Prompt
Please copy all of the entries exactly, but drop every picture.
START Input material
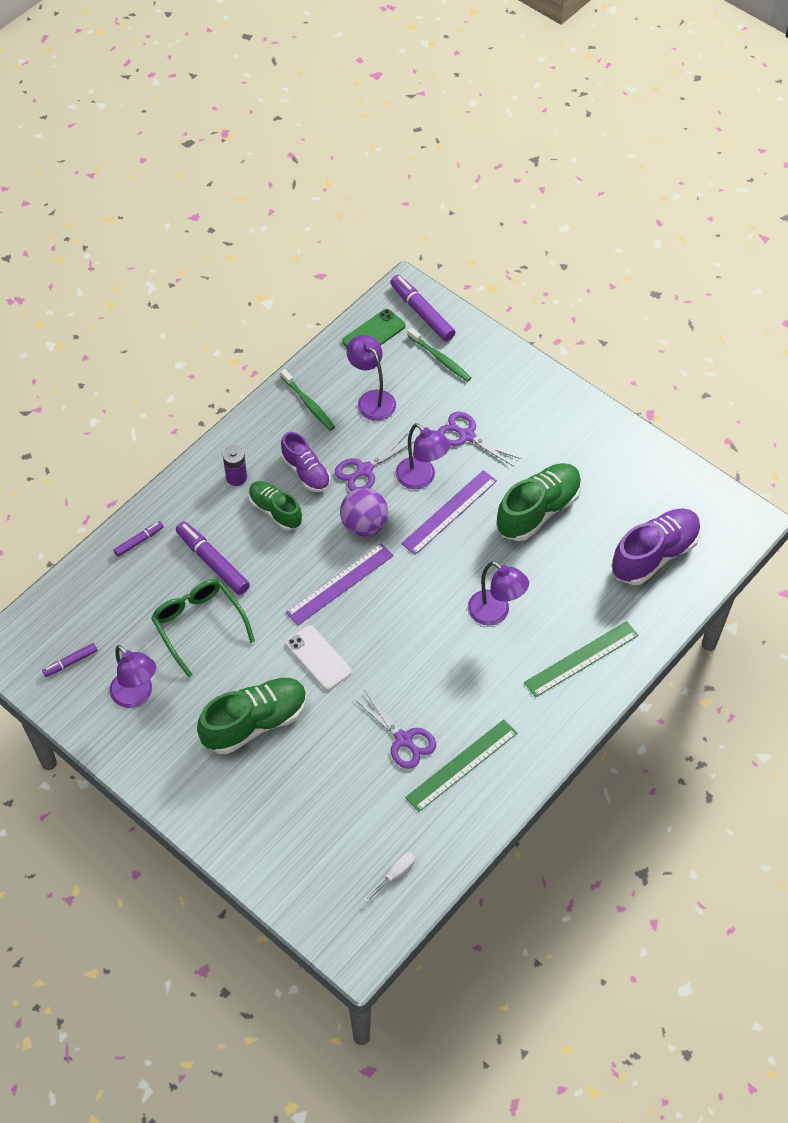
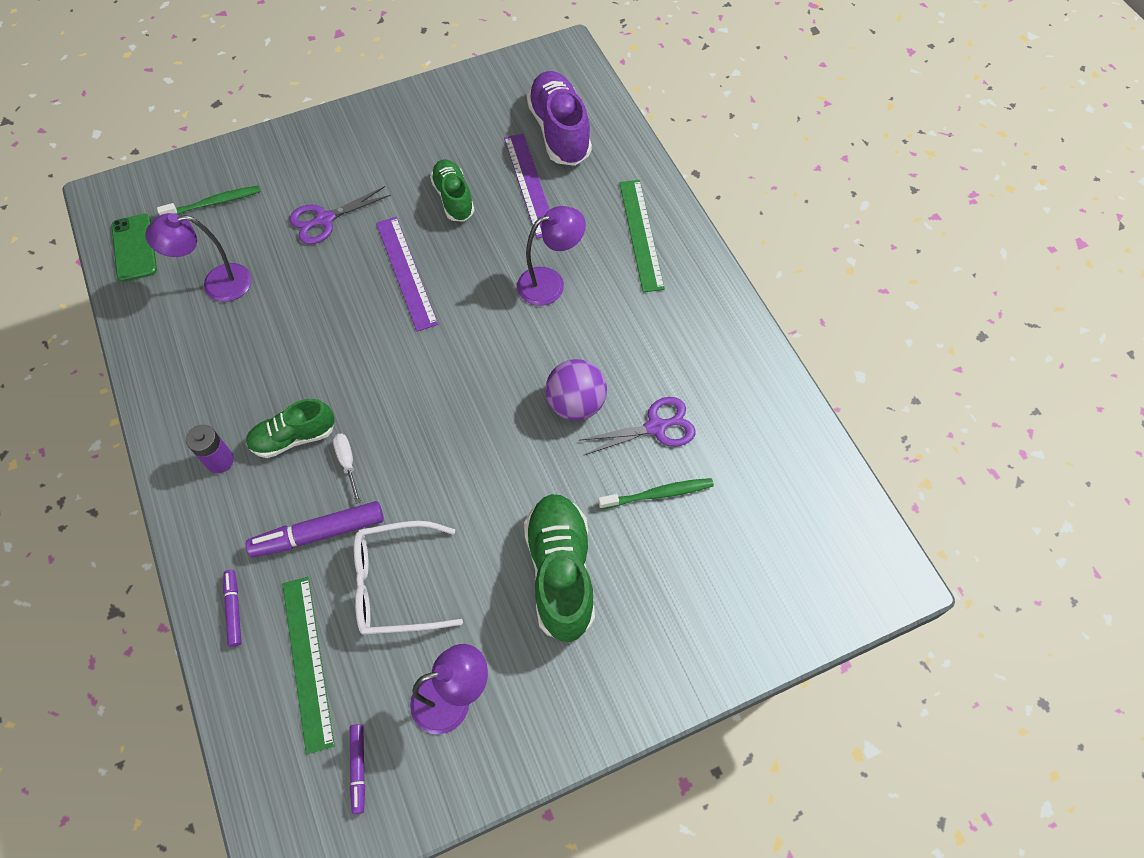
camera: 65 degrees left, 5 degrees up
green glasses [151,579,255,677] -> white glasses [354,520,463,635]
green toothbrush [281,369,335,431] -> green toothbrush moved to [598,478,714,509]
purple shoe [281,432,330,492] -> none
purple ruler [286,543,394,625] -> purple ruler moved to [504,133,550,238]
white phone [286,625,352,690] -> none
purple scissors [335,434,415,492] -> none
purple ball [340,488,388,536] -> purple ball moved to [545,359,607,421]
white screwdriver [364,852,415,902] -> white screwdriver moved to [333,434,361,504]
purple marker [390,275,455,341] -> none
purple lamp [396,423,450,489] -> none
green ruler [405,719,517,812] -> green ruler moved to [282,577,335,754]
green shoe [496,463,582,541] -> green shoe [430,159,475,222], size x0.63

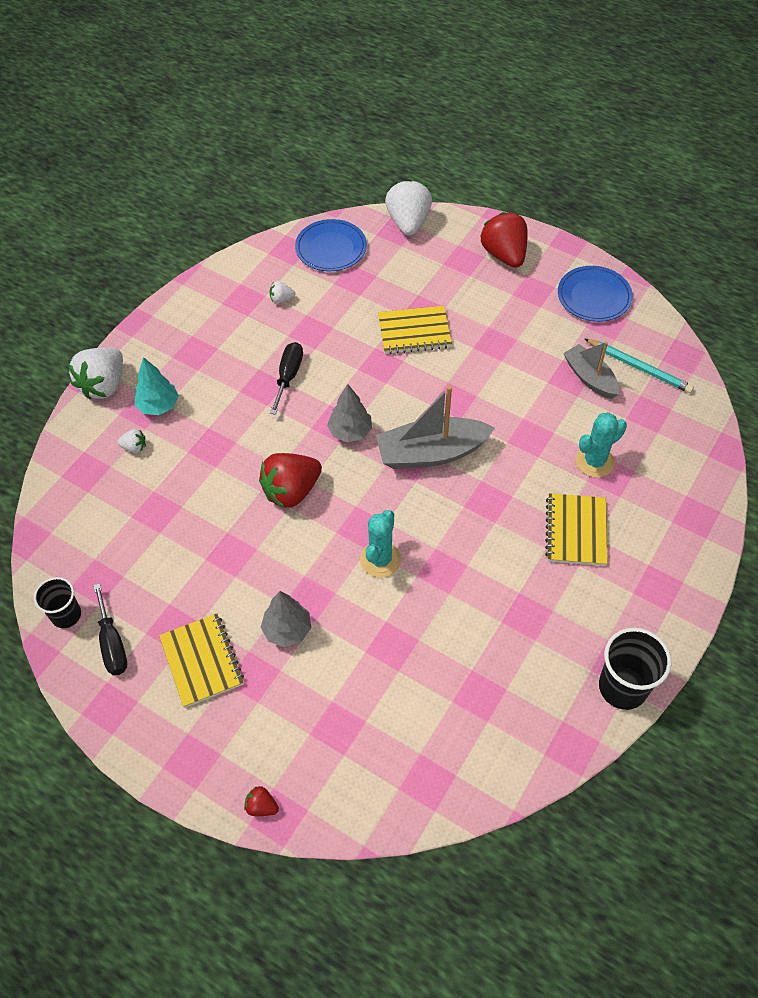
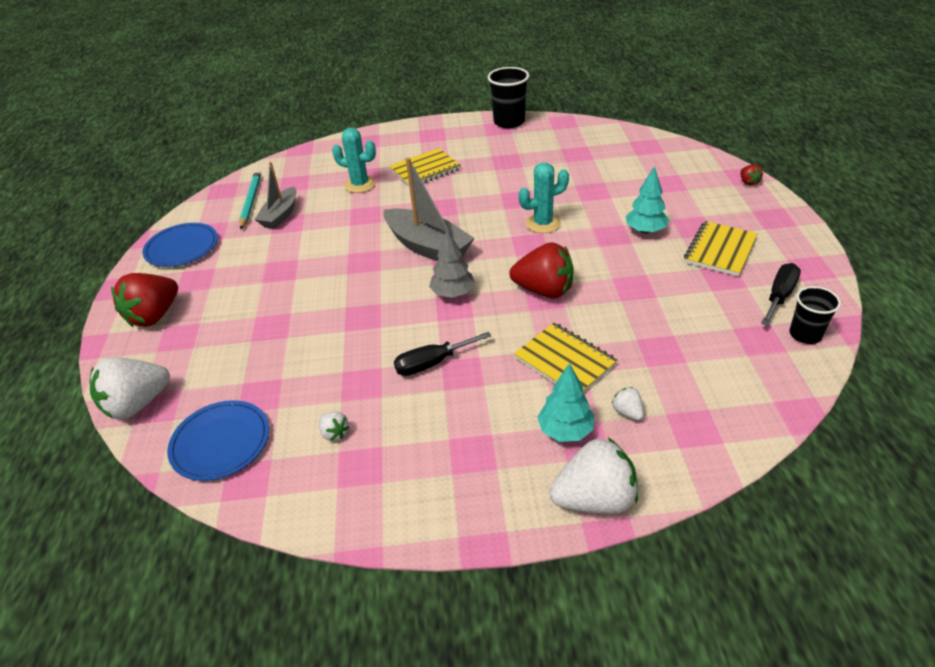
camera: 125 degrees left, 15 degrees down
grey tree [261,591,311,647] -> turquoise tree [626,166,669,234]
yellow notebook [378,306,452,354] -> yellow notebook moved to [514,323,618,393]

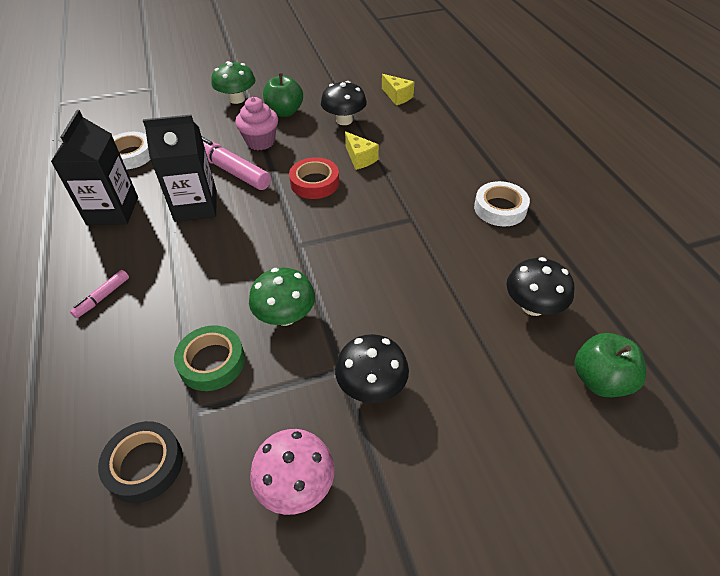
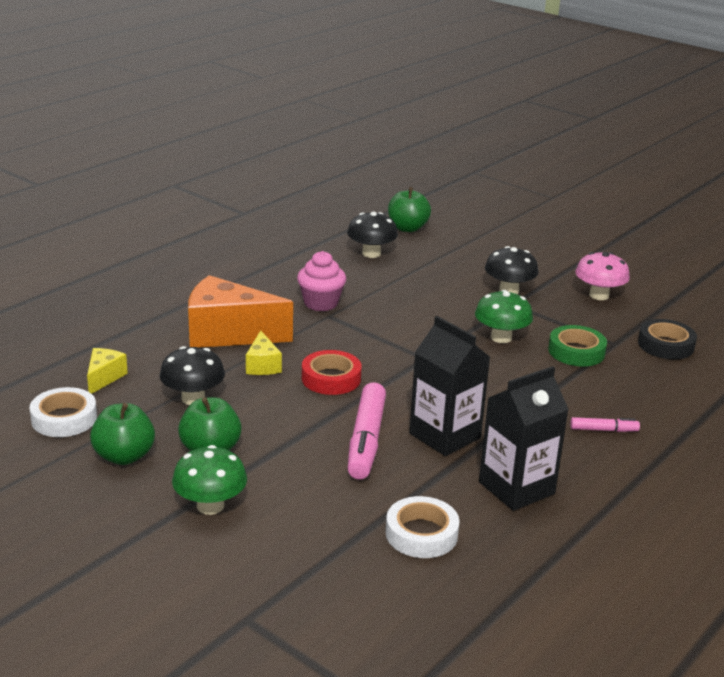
camera: 125 degrees left, 20 degrees down
pink cupcake [235,97,278,150] -> pink cupcake moved to [297,251,346,311]
yellow cheese [345,131,379,170] -> yellow cheese turned 150 degrees clockwise [246,331,282,375]
white tape [474,181,530,226] -> white tape moved to [30,387,97,437]
none -> green apple [90,403,155,465]
none -> orange cheese [188,275,293,348]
END Input material
Written answer
camera: 65 degrees left, 5 degrees up
green glasses [151,579,255,677] -> white glasses [354,520,463,635]
green toothbrush [281,369,335,431] -> green toothbrush moved to [598,478,714,509]
purple shoe [281,432,330,492] -> none
purple ruler [286,543,394,625] -> purple ruler moved to [504,133,550,238]
white phone [286,625,352,690] -> none
purple scissors [335,434,415,492] -> none
purple ball [340,488,388,536] -> purple ball moved to [545,359,607,421]
white screwdriver [364,852,415,902] -> white screwdriver moved to [333,434,361,504]
purple marker [390,275,455,341] -> none
purple lamp [396,423,450,489] -> none
green ruler [405,719,517,812] -> green ruler moved to [282,577,335,754]
green shoe [496,463,582,541] -> green shoe [430,159,475,222], size x0.63

camera: 125 degrees left, 15 degrees down
grey tree [261,591,311,647] -> turquoise tree [626,166,669,234]
yellow notebook [378,306,452,354] -> yellow notebook moved to [514,323,618,393]

camera: 125 degrees left, 20 degrees down
pink cupcake [235,97,278,150] -> pink cupcake moved to [297,251,346,311]
yellow cheese [345,131,379,170] -> yellow cheese turned 150 degrees clockwise [246,331,282,375]
white tape [474,181,530,226] -> white tape moved to [30,387,97,437]
none -> green apple [90,403,155,465]
none -> orange cheese [188,275,293,348]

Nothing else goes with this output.